# [Task data]
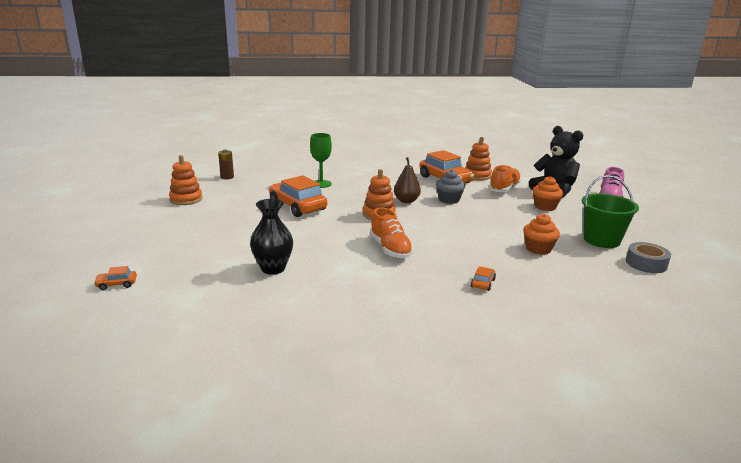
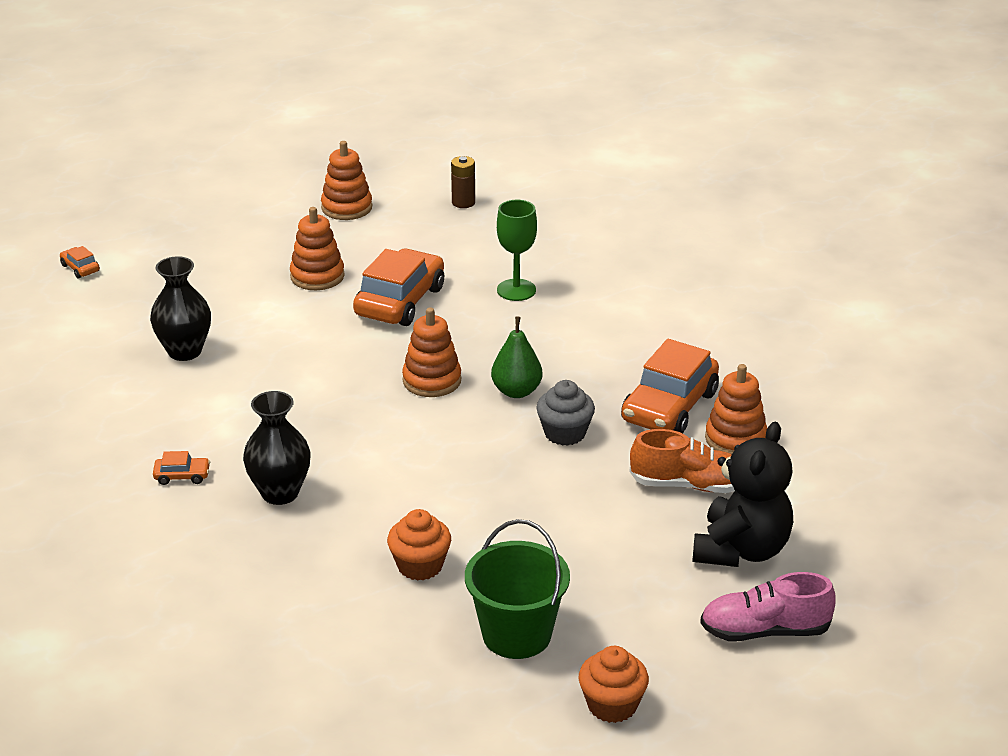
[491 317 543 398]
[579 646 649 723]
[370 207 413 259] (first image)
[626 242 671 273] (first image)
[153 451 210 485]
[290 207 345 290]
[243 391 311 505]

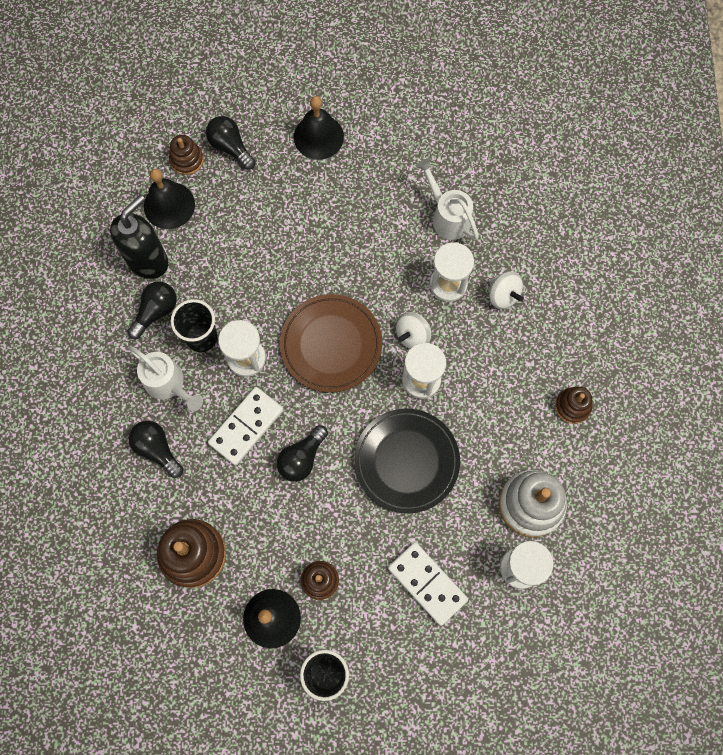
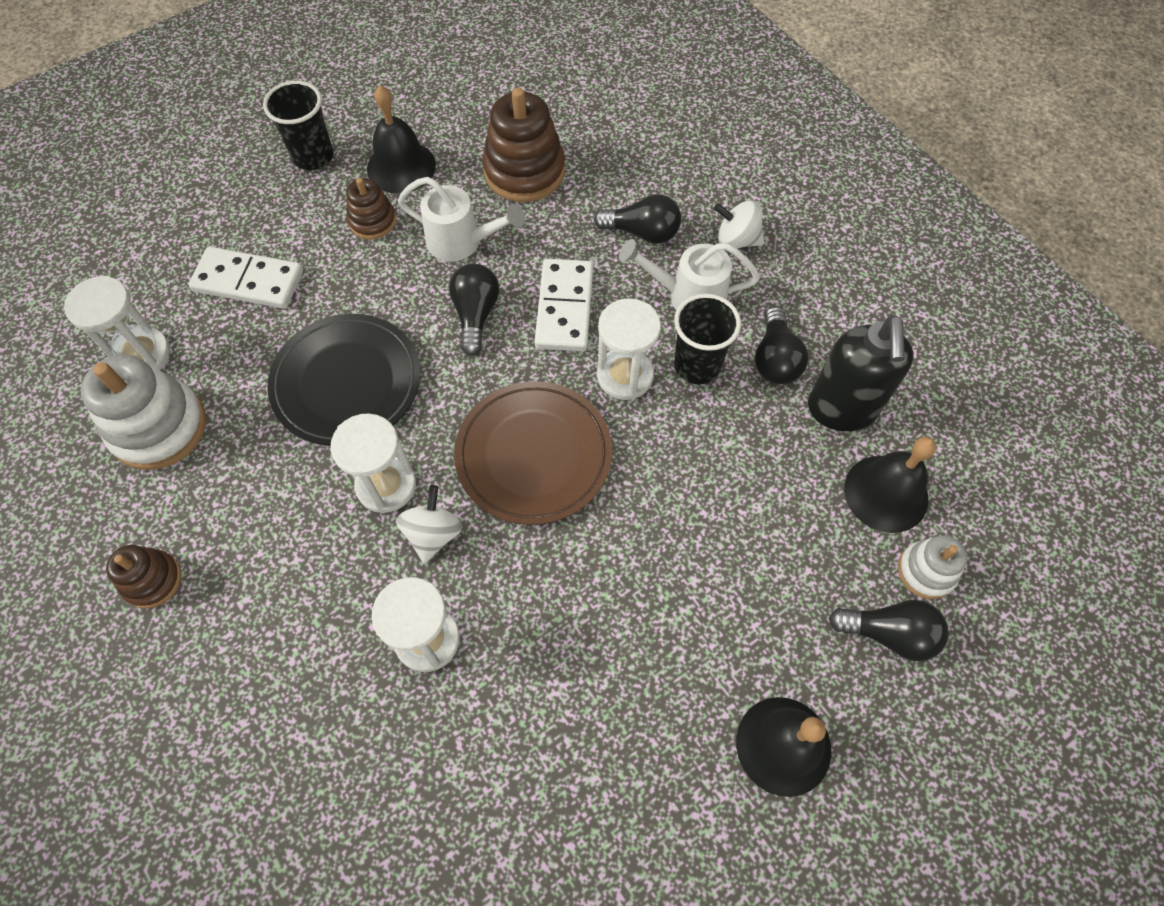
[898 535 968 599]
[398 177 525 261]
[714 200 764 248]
...
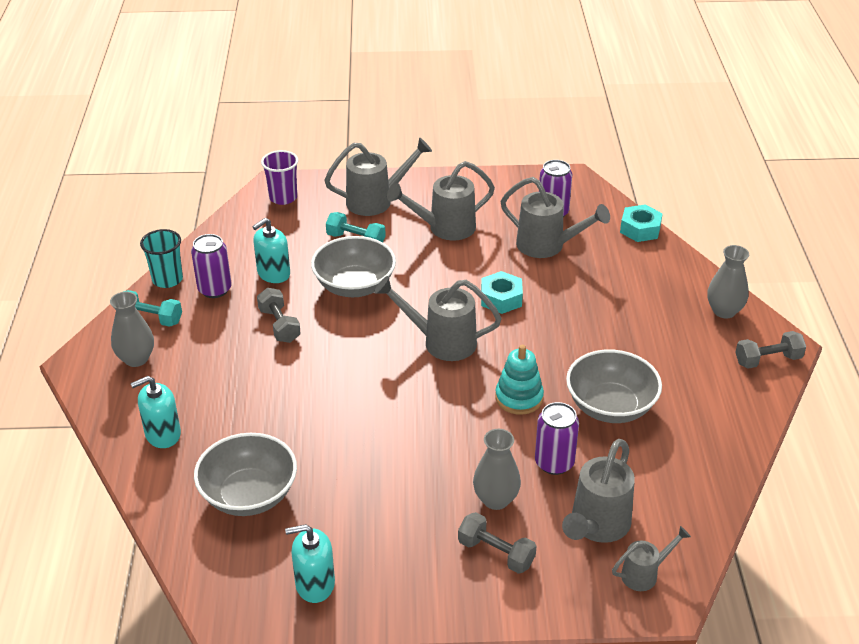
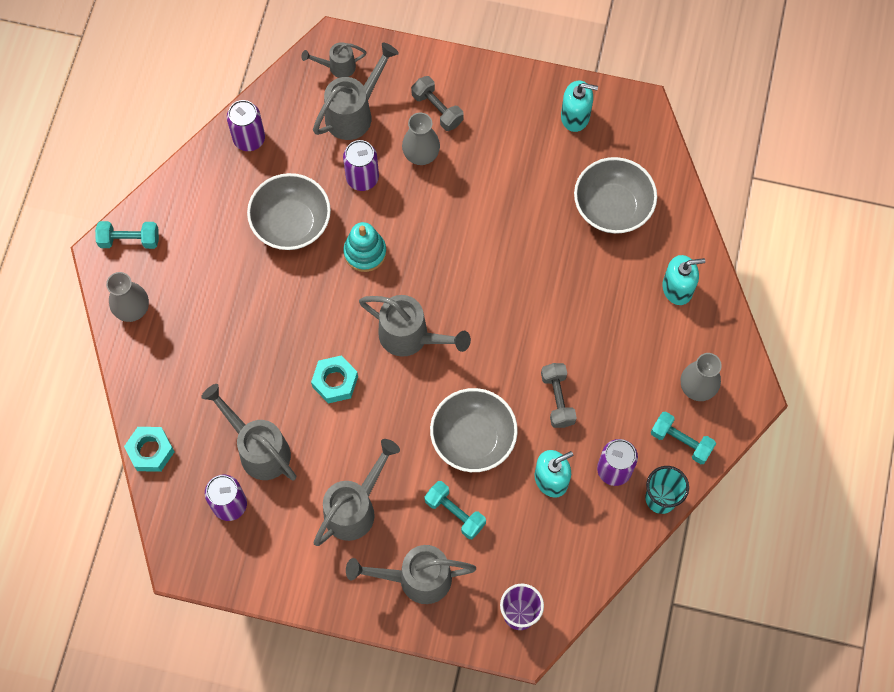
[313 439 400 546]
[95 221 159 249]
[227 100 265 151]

# [Task details]
Search the entries above for the word "image", and copy every line where it occurs.

# [Solution to this task]
[370 207 413 259] (first image)
[626 242 671 273] (first image)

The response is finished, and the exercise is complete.